** Dataset records **
:::

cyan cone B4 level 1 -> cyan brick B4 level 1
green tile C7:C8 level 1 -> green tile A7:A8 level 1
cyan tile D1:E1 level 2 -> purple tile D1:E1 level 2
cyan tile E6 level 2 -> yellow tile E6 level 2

:::

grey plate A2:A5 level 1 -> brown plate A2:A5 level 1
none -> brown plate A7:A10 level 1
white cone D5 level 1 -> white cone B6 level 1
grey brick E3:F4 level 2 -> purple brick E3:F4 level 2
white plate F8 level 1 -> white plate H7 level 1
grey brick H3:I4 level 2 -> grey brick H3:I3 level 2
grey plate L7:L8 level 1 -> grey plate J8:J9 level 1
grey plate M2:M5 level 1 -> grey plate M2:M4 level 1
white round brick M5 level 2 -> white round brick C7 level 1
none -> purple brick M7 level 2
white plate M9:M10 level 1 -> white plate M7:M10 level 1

:::

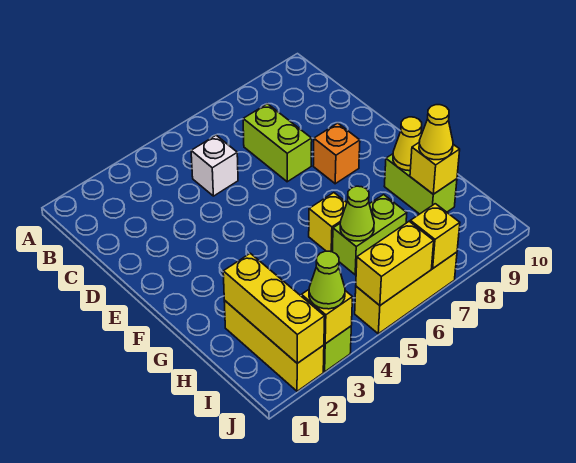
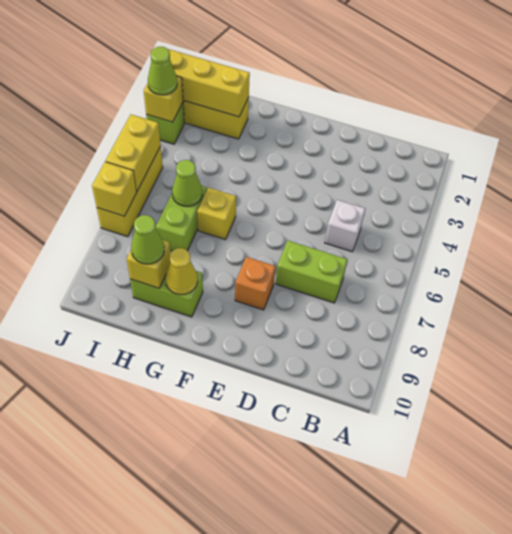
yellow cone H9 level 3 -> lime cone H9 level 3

:::

** Required action **
Above are the records; from them, give again exactly the lines from the one containing "cyan cone B4 level 1 -> cyan brick B4 level 1" to the one containing "cyan tile E6", both lines included, and nothing more.

** Solved problem **
cyan cone B4 level 1 -> cyan brick B4 level 1
green tile C7:C8 level 1 -> green tile A7:A8 level 1
cyan tile D1:E1 level 2 -> purple tile D1:E1 level 2
cyan tile E6 level 2 -> yellow tile E6 level 2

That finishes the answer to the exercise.